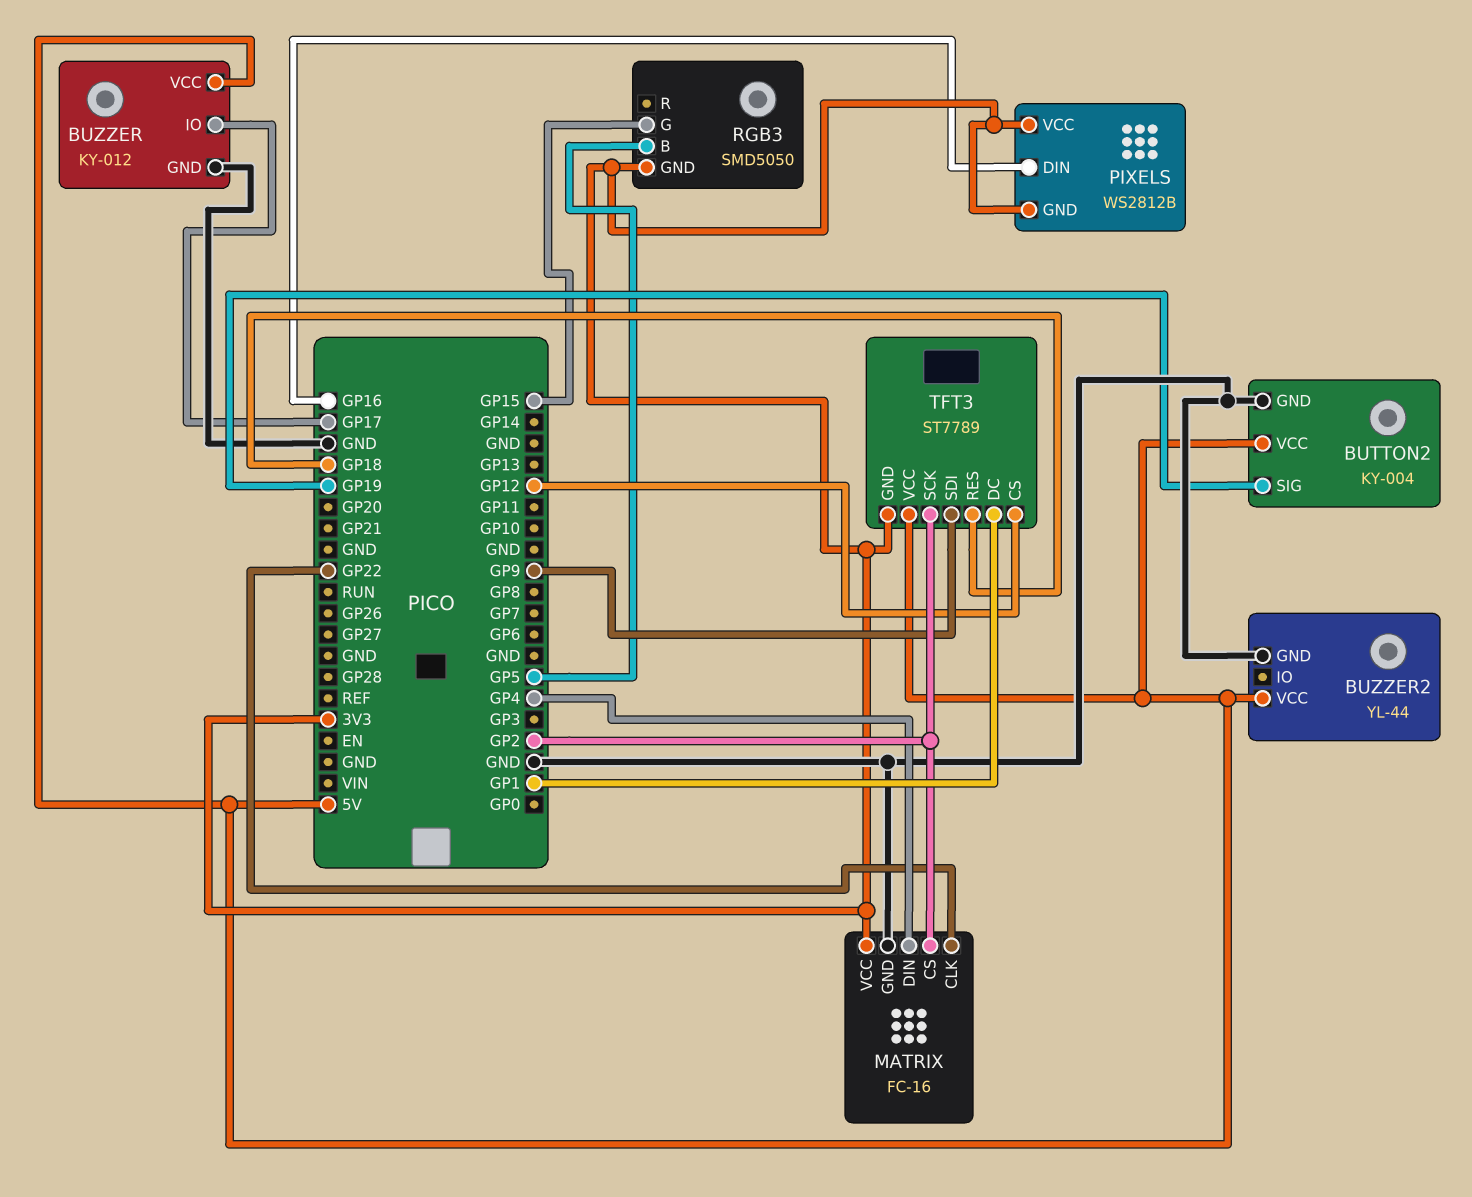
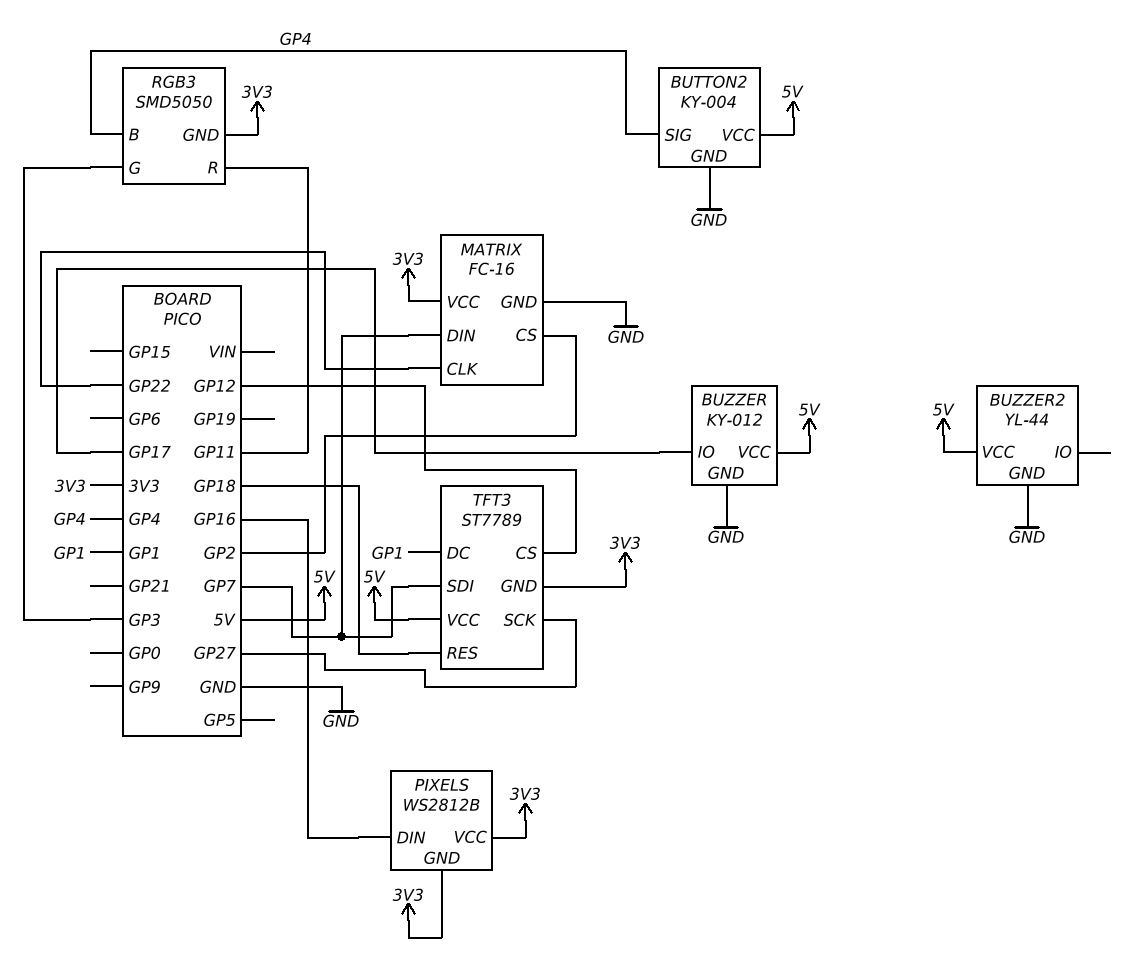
BUTTON2 pin SIG: GP19 -> GP4
MATRIX pin DIN: GP4 -> GP7
RGB3 pin B: GP5 -> GP4
RGB3 pin G: GP15 -> GP3
RGB3 pin R: none -> GP11
TFT3 pin SCK: GP2 -> GP27
TFT3 pin SDI: GP9 -> GP7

Exercise prompt:
For this exercise, transcribe the entries verbatim and skip all pictures.

Answer space:
BUTTON2 pin SIG: GP19 -> GP4
MATRIX pin DIN: GP4 -> GP7
RGB3 pin B: GP5 -> GP4
RGB3 pin G: GP15 -> GP3
RGB3 pin R: none -> GP11
TFT3 pin SCK: GP2 -> GP27
TFT3 pin SDI: GP9 -> GP7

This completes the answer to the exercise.